• Problem statement: Among the entries below, please repeat exactly and only the lines from the line containing "C3: 4.7uF (plus" to the line containing "R5: 39 (J2/1, VCC) -> 39 (0V, J2/1)", both lines included.

Material to process Block Start

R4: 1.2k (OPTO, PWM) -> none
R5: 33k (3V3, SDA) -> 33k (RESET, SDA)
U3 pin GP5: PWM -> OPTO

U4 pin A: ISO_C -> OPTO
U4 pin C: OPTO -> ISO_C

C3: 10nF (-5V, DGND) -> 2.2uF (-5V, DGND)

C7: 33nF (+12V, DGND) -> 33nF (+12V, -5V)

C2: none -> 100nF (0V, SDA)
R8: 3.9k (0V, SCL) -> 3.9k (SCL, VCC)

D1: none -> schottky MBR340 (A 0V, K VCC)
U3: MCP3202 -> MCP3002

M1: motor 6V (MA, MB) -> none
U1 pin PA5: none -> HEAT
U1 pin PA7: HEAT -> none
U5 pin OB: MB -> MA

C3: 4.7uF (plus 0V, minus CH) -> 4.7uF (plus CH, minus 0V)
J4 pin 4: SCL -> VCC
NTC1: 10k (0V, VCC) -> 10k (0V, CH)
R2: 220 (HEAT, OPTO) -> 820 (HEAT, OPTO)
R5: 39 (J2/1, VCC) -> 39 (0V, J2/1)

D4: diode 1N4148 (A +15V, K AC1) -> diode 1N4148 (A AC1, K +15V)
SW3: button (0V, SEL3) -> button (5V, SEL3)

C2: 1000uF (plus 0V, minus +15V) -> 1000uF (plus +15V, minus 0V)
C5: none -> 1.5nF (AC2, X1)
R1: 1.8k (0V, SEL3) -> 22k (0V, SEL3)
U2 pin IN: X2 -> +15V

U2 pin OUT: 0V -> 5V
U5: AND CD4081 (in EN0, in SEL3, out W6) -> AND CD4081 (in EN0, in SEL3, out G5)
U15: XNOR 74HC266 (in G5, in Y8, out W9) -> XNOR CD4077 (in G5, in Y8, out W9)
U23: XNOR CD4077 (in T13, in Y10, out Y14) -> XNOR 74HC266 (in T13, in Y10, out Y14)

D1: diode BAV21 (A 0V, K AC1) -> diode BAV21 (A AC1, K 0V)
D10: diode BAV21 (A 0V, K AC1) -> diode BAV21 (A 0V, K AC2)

Material to process Block End

• Solved problem:
C3: 4.7uF (plus 0V, minus CH) -> 4.7uF (plus CH, minus 0V)
J4 pin 4: SCL -> VCC
NTC1: 10k (0V, VCC) -> 10k (0V, CH)
R2: 220 (HEAT, OPTO) -> 820 (HEAT, OPTO)
R5: 39 (J2/1, VCC) -> 39 (0V, J2/1)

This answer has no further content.